--- How to complete this task ---
Set down all of the records word for word.

--- Material shown ---
------
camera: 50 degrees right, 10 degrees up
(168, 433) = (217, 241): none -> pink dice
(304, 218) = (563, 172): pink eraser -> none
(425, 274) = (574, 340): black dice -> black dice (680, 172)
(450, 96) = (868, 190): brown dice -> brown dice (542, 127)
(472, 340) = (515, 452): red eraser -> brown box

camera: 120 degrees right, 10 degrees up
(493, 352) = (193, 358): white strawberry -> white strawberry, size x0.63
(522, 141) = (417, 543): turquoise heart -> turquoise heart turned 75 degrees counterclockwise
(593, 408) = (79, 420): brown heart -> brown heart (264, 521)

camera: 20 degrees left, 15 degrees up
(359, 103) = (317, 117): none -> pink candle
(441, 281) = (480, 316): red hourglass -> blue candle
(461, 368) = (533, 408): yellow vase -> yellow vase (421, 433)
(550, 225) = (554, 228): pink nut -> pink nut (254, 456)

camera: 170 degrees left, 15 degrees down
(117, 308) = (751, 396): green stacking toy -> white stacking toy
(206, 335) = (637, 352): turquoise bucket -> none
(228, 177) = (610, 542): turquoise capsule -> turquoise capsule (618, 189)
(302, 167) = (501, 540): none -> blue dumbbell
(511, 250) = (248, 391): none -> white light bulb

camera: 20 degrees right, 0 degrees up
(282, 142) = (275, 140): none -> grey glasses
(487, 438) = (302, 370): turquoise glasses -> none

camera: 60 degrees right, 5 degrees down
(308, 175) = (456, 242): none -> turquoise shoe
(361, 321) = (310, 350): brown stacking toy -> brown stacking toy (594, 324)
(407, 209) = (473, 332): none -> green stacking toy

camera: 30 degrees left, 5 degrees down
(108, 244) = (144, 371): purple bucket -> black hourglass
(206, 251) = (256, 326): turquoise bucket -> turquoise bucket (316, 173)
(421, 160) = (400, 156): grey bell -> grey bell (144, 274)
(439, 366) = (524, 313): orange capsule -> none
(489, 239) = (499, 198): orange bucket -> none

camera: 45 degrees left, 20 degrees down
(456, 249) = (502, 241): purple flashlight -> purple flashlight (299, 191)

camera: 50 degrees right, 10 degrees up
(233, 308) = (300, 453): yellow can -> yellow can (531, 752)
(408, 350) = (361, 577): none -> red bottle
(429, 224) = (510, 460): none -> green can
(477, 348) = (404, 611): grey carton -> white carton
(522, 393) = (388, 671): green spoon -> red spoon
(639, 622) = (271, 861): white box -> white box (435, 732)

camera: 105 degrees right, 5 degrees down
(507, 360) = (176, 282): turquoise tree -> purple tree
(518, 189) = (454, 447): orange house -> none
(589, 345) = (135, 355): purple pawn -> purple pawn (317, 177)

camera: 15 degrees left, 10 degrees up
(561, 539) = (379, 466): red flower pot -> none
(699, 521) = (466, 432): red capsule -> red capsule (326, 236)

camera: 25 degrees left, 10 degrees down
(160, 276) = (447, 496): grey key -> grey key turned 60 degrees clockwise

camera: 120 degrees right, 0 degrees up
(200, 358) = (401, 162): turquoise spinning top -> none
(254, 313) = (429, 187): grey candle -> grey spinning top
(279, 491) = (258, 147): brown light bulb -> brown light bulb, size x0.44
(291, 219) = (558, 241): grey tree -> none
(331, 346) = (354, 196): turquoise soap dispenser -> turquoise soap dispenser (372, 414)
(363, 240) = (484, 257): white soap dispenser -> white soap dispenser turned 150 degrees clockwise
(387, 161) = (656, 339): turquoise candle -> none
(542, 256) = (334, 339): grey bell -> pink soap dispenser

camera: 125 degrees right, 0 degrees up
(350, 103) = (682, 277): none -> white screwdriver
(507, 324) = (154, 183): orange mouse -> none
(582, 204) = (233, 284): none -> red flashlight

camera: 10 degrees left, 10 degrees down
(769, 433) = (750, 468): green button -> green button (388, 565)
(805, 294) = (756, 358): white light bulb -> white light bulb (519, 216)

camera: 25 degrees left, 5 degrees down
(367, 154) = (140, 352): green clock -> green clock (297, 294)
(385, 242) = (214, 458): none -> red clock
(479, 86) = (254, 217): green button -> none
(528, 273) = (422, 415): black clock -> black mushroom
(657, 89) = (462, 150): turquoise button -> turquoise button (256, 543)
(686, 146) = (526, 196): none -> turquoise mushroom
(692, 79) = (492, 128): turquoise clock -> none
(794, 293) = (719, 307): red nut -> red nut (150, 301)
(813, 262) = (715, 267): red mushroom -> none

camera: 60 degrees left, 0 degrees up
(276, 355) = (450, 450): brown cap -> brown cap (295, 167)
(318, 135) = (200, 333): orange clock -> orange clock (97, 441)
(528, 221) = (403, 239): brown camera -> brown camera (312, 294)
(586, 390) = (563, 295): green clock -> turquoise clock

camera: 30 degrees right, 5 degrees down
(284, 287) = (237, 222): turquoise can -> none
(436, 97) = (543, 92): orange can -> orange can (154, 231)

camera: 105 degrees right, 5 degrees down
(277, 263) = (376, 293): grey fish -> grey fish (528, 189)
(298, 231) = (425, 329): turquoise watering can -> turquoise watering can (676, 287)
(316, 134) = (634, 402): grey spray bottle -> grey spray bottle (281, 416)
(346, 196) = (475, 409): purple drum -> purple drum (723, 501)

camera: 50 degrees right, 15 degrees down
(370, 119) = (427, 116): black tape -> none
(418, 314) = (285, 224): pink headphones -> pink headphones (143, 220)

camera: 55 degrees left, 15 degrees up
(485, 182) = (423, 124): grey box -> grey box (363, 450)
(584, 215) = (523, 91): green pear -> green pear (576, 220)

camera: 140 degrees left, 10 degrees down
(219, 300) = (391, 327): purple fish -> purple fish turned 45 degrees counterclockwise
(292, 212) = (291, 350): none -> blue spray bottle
------
--- Exercise output ---
camera: 50 degrees right, 10 degrees up
(168, 433) = (217, 241): none -> pink dice
(304, 218) = (563, 172): pink eraser -> none
(425, 274) = (574, 340): black dice -> black dice (680, 172)
(450, 96) = (868, 190): brown dice -> brown dice (542, 127)
(472, 340) = (515, 452): red eraser -> brown box

camera: 120 degrees right, 10 degrees up
(493, 352) = (193, 358): white strawberry -> white strawberry, size x0.63
(522, 141) = (417, 543): turquoise heart -> turquoise heart turned 75 degrees counterclockwise
(593, 408) = (79, 420): brown heart -> brown heart (264, 521)

camera: 20 degrees left, 15 degrees up
(359, 103) = (317, 117): none -> pink candle
(441, 281) = (480, 316): red hourglass -> blue candle
(461, 368) = (533, 408): yellow vase -> yellow vase (421, 433)
(550, 225) = (554, 228): pink nut -> pink nut (254, 456)

camera: 170 degrees left, 15 degrees down
(117, 308) = (751, 396): green stacking toy -> white stacking toy
(206, 335) = (637, 352): turquoise bucket -> none
(228, 177) = (610, 542): turquoise capsule -> turquoise capsule (618, 189)
(302, 167) = (501, 540): none -> blue dumbbell
(511, 250) = (248, 391): none -> white light bulb

camera: 20 degrees right, 0 degrees up
(282, 142) = (275, 140): none -> grey glasses
(487, 438) = (302, 370): turquoise glasses -> none

camera: 60 degrees right, 5 degrees down
(308, 175) = (456, 242): none -> turquoise shoe
(361, 321) = (310, 350): brown stacking toy -> brown stacking toy (594, 324)
(407, 209) = (473, 332): none -> green stacking toy

camera: 30 degrees left, 5 degrees down
(108, 244) = (144, 371): purple bucket -> black hourglass
(206, 251) = (256, 326): turquoise bucket -> turquoise bucket (316, 173)
(421, 160) = (400, 156): grey bell -> grey bell (144, 274)
(439, 366) = (524, 313): orange capsule -> none
(489, 239) = (499, 198): orange bucket -> none

camera: 45 degrees left, 20 degrees down
(456, 249) = (502, 241): purple flashlight -> purple flashlight (299, 191)

camera: 50 degrees right, 10 degrees up
(233, 308) = (300, 453): yellow can -> yellow can (531, 752)
(408, 350) = (361, 577): none -> red bottle
(429, 224) = (510, 460): none -> green can
(477, 348) = (404, 611): grey carton -> white carton
(522, 393) = (388, 671): green spoon -> red spoon
(639, 622) = (271, 861): white box -> white box (435, 732)

camera: 105 degrees right, 5 degrees down
(507, 360) = (176, 282): turquoise tree -> purple tree
(518, 189) = (454, 447): orange house -> none
(589, 345) = (135, 355): purple pawn -> purple pawn (317, 177)

camera: 15 degrees left, 10 degrees up
(561, 539) = (379, 466): red flower pot -> none
(699, 521) = (466, 432): red capsule -> red capsule (326, 236)

camera: 25 degrees left, 10 degrees down
(160, 276) = (447, 496): grey key -> grey key turned 60 degrees clockwise

camera: 120 degrees right, 0 degrees up
(200, 358) = (401, 162): turquoise spinning top -> none
(254, 313) = (429, 187): grey candle -> grey spinning top
(279, 491) = (258, 147): brown light bulb -> brown light bulb, size x0.44
(291, 219) = (558, 241): grey tree -> none
(331, 346) = (354, 196): turquoise soap dispenser -> turquoise soap dispenser (372, 414)
(363, 240) = (484, 257): white soap dispenser -> white soap dispenser turned 150 degrees clockwise
(387, 161) = (656, 339): turquoise candle -> none
(542, 256) = (334, 339): grey bell -> pink soap dispenser

camera: 125 degrees right, 0 degrees up
(350, 103) = (682, 277): none -> white screwdriver
(507, 324) = (154, 183): orange mouse -> none
(582, 204) = (233, 284): none -> red flashlight

camera: 10 degrees left, 10 degrees down
(769, 433) = (750, 468): green button -> green button (388, 565)
(805, 294) = (756, 358): white light bulb -> white light bulb (519, 216)

camera: 25 degrees left, 5 degrees down
(367, 154) = (140, 352): green clock -> green clock (297, 294)
(385, 242) = (214, 458): none -> red clock
(479, 86) = (254, 217): green button -> none
(528, 273) = (422, 415): black clock -> black mushroom
(657, 89) = (462, 150): turquoise button -> turquoise button (256, 543)
(686, 146) = (526, 196): none -> turquoise mushroom
(692, 79) = (492, 128): turquoise clock -> none
(794, 293) = (719, 307): red nut -> red nut (150, 301)
(813, 262) = (715, 267): red mushroom -> none

camera: 60 degrees left, 0 degrees up
(276, 355) = (450, 450): brown cap -> brown cap (295, 167)
(318, 135) = (200, 333): orange clock -> orange clock (97, 441)
(528, 221) = (403, 239): brown camera -> brown camera (312, 294)
(586, 390) = (563, 295): green clock -> turquoise clock

camera: 30 degrees right, 5 degrees down
(284, 287) = (237, 222): turquoise can -> none
(436, 97) = (543, 92): orange can -> orange can (154, 231)

camera: 105 degrees right, 5 degrees down
(277, 263) = (376, 293): grey fish -> grey fish (528, 189)
(298, 231) = (425, 329): turquoise watering can -> turquoise watering can (676, 287)
(316, 134) = (634, 402): grey spray bottle -> grey spray bottle (281, 416)
(346, 196) = (475, 409): purple drum -> purple drum (723, 501)

camera: 50 degrees right, 15 degrees down
(370, 119) = (427, 116): black tape -> none
(418, 314) = (285, 224): pink headphones -> pink headphones (143, 220)

camera: 55 degrees left, 15 degrees up
(485, 182) = (423, 124): grey box -> grey box (363, 450)
(584, 215) = (523, 91): green pear -> green pear (576, 220)

camera: 140 degrees left, 10 degrees down
(219, 300) = (391, 327): purple fish -> purple fish turned 45 degrees counterclockwise
(292, 212) = (291, 350): none -> blue spray bottle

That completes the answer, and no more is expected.